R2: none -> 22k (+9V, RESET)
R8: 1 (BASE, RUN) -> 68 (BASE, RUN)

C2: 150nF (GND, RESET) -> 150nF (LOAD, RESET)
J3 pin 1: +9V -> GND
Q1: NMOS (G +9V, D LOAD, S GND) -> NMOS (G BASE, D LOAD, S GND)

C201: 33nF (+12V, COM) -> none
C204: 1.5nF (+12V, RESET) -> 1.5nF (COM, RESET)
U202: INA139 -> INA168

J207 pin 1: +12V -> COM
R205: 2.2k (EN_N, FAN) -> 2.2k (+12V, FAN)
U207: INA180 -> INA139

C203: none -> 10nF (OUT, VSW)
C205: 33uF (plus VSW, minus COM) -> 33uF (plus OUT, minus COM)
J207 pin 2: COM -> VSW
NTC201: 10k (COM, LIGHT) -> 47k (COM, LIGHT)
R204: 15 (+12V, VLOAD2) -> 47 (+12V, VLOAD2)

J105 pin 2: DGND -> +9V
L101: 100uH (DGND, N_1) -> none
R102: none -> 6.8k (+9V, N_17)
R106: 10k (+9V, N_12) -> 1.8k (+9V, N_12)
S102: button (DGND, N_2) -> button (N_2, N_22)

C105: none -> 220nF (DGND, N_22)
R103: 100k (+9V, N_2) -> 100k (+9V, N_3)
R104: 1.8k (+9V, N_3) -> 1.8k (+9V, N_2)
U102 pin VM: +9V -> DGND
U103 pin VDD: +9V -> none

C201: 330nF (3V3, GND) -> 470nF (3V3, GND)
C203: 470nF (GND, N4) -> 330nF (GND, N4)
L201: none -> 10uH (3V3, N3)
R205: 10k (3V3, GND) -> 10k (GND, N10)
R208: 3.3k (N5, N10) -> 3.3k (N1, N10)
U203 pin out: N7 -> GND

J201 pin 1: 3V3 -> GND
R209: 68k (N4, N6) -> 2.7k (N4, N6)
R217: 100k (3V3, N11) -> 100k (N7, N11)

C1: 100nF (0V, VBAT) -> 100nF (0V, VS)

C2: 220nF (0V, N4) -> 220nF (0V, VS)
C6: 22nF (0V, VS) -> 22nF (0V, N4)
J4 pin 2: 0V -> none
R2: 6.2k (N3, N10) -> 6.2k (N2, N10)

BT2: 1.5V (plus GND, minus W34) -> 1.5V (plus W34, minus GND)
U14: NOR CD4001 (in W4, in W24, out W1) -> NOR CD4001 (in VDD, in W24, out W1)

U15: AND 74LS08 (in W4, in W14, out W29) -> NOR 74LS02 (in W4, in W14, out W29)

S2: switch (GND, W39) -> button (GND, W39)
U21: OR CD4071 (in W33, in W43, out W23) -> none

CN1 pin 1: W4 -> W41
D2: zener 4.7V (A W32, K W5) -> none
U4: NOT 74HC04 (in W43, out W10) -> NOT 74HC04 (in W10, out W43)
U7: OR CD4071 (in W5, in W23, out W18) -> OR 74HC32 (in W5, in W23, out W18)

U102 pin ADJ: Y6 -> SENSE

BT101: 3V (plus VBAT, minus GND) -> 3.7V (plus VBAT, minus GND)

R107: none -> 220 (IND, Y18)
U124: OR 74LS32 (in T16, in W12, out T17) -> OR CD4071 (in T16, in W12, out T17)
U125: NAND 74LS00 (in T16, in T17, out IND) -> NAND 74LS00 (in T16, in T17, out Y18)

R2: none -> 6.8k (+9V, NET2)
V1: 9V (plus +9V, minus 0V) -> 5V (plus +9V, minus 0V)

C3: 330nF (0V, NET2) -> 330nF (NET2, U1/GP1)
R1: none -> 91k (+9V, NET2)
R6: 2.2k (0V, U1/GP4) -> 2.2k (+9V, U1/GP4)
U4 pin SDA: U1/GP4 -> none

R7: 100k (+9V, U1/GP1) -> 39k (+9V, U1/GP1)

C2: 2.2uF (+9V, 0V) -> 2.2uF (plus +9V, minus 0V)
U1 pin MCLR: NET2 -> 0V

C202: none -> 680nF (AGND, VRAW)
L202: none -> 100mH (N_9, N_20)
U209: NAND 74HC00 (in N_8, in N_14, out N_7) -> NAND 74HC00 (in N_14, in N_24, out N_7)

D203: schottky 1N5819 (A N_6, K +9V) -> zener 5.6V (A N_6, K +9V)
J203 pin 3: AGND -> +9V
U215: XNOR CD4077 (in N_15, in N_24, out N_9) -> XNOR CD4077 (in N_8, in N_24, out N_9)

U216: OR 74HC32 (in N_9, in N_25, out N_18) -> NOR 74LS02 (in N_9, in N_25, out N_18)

★ ★ ★

__Task to complete__. The expected output is every line from the material above where "VBAT" can be found.

__Response box__.
C1: 100nF (0V, VBAT) -> 100nF (0V, VS)
BT101: 3V (plus VBAT, minus GND) -> 3.7V (plus VBAT, minus GND)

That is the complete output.